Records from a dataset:
══════

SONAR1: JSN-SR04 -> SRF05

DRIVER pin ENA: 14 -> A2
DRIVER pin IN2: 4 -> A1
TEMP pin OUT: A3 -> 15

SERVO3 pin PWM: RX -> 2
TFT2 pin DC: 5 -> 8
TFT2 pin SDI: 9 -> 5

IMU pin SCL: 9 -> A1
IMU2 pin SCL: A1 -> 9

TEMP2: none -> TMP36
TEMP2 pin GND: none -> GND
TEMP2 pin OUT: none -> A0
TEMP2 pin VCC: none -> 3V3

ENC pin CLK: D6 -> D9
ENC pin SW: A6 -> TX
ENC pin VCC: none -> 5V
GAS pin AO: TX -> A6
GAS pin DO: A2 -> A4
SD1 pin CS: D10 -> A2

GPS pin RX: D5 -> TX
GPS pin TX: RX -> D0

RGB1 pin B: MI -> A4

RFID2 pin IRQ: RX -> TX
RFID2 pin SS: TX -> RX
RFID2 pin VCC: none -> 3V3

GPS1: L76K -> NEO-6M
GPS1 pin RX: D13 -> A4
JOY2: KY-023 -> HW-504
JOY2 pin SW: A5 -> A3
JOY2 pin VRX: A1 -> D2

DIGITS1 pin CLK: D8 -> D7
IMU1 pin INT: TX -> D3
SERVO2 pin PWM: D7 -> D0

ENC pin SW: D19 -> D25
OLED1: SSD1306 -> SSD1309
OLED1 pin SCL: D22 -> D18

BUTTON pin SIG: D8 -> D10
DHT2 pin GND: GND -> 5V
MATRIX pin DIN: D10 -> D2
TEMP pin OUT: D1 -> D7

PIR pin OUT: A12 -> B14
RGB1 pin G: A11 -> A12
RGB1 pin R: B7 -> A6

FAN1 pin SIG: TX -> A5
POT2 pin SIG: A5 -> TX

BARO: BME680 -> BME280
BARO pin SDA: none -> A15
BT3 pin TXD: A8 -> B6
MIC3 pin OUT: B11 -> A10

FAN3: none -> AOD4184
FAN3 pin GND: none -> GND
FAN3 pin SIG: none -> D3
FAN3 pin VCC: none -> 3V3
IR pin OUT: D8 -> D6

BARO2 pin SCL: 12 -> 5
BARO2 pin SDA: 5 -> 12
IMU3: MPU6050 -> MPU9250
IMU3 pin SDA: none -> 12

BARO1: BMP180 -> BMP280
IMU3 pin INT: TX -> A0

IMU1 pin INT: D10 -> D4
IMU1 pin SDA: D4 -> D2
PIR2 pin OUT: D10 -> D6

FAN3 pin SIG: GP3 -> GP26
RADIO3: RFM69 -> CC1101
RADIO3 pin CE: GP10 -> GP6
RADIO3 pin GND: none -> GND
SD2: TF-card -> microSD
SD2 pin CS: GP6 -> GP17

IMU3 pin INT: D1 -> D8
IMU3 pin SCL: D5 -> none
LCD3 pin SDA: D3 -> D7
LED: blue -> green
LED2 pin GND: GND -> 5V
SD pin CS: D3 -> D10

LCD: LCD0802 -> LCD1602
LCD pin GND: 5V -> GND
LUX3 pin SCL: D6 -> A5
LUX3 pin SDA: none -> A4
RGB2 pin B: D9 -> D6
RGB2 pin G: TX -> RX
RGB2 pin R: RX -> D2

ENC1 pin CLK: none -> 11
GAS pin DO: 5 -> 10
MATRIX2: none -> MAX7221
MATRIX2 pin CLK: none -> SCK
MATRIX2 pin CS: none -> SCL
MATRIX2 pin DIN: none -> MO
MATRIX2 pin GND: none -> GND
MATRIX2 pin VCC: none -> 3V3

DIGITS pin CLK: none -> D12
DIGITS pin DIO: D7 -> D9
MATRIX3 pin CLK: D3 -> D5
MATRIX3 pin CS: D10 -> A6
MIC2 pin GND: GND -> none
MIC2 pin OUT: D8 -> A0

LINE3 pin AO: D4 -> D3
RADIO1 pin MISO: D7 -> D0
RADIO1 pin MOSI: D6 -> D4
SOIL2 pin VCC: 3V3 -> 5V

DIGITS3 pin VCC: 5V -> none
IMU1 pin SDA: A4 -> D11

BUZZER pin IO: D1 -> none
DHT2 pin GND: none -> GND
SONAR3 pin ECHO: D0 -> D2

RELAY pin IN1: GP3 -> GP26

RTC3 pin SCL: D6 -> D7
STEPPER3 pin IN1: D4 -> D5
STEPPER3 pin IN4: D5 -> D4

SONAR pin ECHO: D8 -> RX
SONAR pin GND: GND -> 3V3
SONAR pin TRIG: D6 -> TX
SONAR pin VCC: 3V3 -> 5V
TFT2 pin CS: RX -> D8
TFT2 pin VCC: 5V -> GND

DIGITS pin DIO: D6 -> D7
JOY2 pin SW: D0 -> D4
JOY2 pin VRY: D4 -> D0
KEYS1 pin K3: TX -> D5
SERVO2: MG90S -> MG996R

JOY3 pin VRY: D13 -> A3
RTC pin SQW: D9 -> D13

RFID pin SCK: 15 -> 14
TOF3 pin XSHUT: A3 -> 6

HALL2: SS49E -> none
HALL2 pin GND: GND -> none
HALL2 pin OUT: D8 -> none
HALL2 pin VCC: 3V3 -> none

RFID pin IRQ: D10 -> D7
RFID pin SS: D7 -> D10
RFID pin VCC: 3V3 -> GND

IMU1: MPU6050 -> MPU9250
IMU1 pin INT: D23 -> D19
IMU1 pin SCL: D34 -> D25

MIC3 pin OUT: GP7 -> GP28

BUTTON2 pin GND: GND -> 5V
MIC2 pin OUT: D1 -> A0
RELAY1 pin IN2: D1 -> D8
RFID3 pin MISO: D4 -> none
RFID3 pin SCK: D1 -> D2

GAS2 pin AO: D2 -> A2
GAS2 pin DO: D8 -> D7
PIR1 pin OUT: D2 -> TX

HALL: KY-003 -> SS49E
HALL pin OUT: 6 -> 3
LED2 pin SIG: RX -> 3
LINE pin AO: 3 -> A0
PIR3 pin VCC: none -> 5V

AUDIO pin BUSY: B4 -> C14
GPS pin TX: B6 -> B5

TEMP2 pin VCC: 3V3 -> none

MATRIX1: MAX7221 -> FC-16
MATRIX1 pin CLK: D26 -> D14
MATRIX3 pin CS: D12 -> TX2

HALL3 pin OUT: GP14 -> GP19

══════

EXERCISE BRIEF. Each record above should be restated word for word.

REPLY TO THE EXERCISE.
SONAR1: JSN-SR04 -> SRF05

DRIVER pin ENA: 14 -> A2
DRIVER pin IN2: 4 -> A1
TEMP pin OUT: A3 -> 15

SERVO3 pin PWM: RX -> 2
TFT2 pin DC: 5 -> 8
TFT2 pin SDI: 9 -> 5

IMU pin SCL: 9 -> A1
IMU2 pin SCL: A1 -> 9

TEMP2: none -> TMP36
TEMP2 pin GND: none -> GND
TEMP2 pin OUT: none -> A0
TEMP2 pin VCC: none -> 3V3

ENC pin CLK: D6 -> D9
ENC pin SW: A6 -> TX
ENC pin VCC: none -> 5V
GAS pin AO: TX -> A6
GAS pin DO: A2 -> A4
SD1 pin CS: D10 -> A2

GPS pin RX: D5 -> TX
GPS pin TX: RX -> D0

RGB1 pin B: MI -> A4

RFID2 pin IRQ: RX -> TX
RFID2 pin SS: TX -> RX
RFID2 pin VCC: none -> 3V3

GPS1: L76K -> NEO-6M
GPS1 pin RX: D13 -> A4
JOY2: KY-023 -> HW-504
JOY2 pin SW: A5 -> A3
JOY2 pin VRX: A1 -> D2

DIGITS1 pin CLK: D8 -> D7
IMU1 pin INT: TX -> D3
SERVO2 pin PWM: D7 -> D0

ENC pin SW: D19 -> D25
OLED1: SSD1306 -> SSD1309
OLED1 pin SCL: D22 -> D18

BUTTON pin SIG: D8 -> D10
DHT2 pin GND: GND -> 5V
MATRIX pin DIN: D10 -> D2
TEMP pin OUT: D1 -> D7

PIR pin OUT: A12 -> B14
RGB1 pin G: A11 -> A12
RGB1 pin R: B7 -> A6

FAN1 pin SIG: TX -> A5
POT2 pin SIG: A5 -> TX

BARO: BME680 -> BME280
BARO pin SDA: none -> A15
BT3 pin TXD: A8 -> B6
MIC3 pin OUT: B11 -> A10

FAN3: none -> AOD4184
FAN3 pin GND: none -> GND
FAN3 pin SIG: none -> D3
FAN3 pin VCC: none -> 3V3
IR pin OUT: D8 -> D6

BARO2 pin SCL: 12 -> 5
BARO2 pin SDA: 5 -> 12
IMU3: MPU6050 -> MPU9250
IMU3 pin SDA: none -> 12

BARO1: BMP180 -> BMP280
IMU3 pin INT: TX -> A0

IMU1 pin INT: D10 -> D4
IMU1 pin SDA: D4 -> D2
PIR2 pin OUT: D10 -> D6

FAN3 pin SIG: GP3 -> GP26
RADIO3: RFM69 -> CC1101
RADIO3 pin CE: GP10 -> GP6
RADIO3 pin GND: none -> GND
SD2: TF-card -> microSD
SD2 pin CS: GP6 -> GP17

IMU3 pin INT: D1 -> D8
IMU3 pin SCL: D5 -> none
LCD3 pin SDA: D3 -> D7
LED: blue -> green
LED2 pin GND: GND -> 5V
SD pin CS: D3 -> D10

LCD: LCD0802 -> LCD1602
LCD pin GND: 5V -> GND
LUX3 pin SCL: D6 -> A5
LUX3 pin SDA: none -> A4
RGB2 pin B: D9 -> D6
RGB2 pin G: TX -> RX
RGB2 pin R: RX -> D2

ENC1 pin CLK: none -> 11
GAS pin DO: 5 -> 10
MATRIX2: none -> MAX7221
MATRIX2 pin CLK: none -> SCK
MATRIX2 pin CS: none -> SCL
MATRIX2 pin DIN: none -> MO
MATRIX2 pin GND: none -> GND
MATRIX2 pin VCC: none -> 3V3

DIGITS pin CLK: none -> D12
DIGITS pin DIO: D7 -> D9
MATRIX3 pin CLK: D3 -> D5
MATRIX3 pin CS: D10 -> A6
MIC2 pin GND: GND -> none
MIC2 pin OUT: D8 -> A0

LINE3 pin AO: D4 -> D3
RADIO1 pin MISO: D7 -> D0
RADIO1 pin MOSI: D6 -> D4
SOIL2 pin VCC: 3V3 -> 5V

DIGITS3 pin VCC: 5V -> none
IMU1 pin SDA: A4 -> D11

BUZZER pin IO: D1 -> none
DHT2 pin GND: none -> GND
SONAR3 pin ECHO: D0 -> D2

RELAY pin IN1: GP3 -> GP26

RTC3 pin SCL: D6 -> D7
STEPPER3 pin IN1: D4 -> D5
STEPPER3 pin IN4: D5 -> D4

SONAR pin ECHO: D8 -> RX
SONAR pin GND: GND -> 3V3
SONAR pin TRIG: D6 -> TX
SONAR pin VCC: 3V3 -> 5V
TFT2 pin CS: RX -> D8
TFT2 pin VCC: 5V -> GND

DIGITS pin DIO: D6 -> D7
JOY2 pin SW: D0 -> D4
JOY2 pin VRY: D4 -> D0
KEYS1 pin K3: TX -> D5
SERVO2: MG90S -> MG996R

JOY3 pin VRY: D13 -> A3
RTC pin SQW: D9 -> D13

RFID pin SCK: 15 -> 14
TOF3 pin XSHUT: A3 -> 6

HALL2: SS49E -> none
HALL2 pin GND: GND -> none
HALL2 pin OUT: D8 -> none
HALL2 pin VCC: 3V3 -> none

RFID pin IRQ: D10 -> D7
RFID pin SS: D7 -> D10
RFID pin VCC: 3V3 -> GND

IMU1: MPU6050 -> MPU9250
IMU1 pin INT: D23 -> D19
IMU1 pin SCL: D34 -> D25

MIC3 pin OUT: GP7 -> GP28

BUTTON2 pin GND: GND -> 5V
MIC2 pin OUT: D1 -> A0
RELAY1 pin IN2: D1 -> D8
RFID3 pin MISO: D4 -> none
RFID3 pin SCK: D1 -> D2

GAS2 pin AO: D2 -> A2
GAS2 pin DO: D8 -> D7
PIR1 pin OUT: D2 -> TX

HALL: KY-003 -> SS49E
HALL pin OUT: 6 -> 3
LED2 pin SIG: RX -> 3
LINE pin AO: 3 -> A0
PIR3 pin VCC: none -> 5V

AUDIO pin BUSY: B4 -> C14
GPS pin TX: B6 -> B5

TEMP2 pin VCC: 3V3 -> none

MATRIX1: MAX7221 -> FC-16
MATRIX1 pin CLK: D26 -> D14
MATRIX3 pin CS: D12 -> TX2

HALL3 pin OUT: GP14 -> GP19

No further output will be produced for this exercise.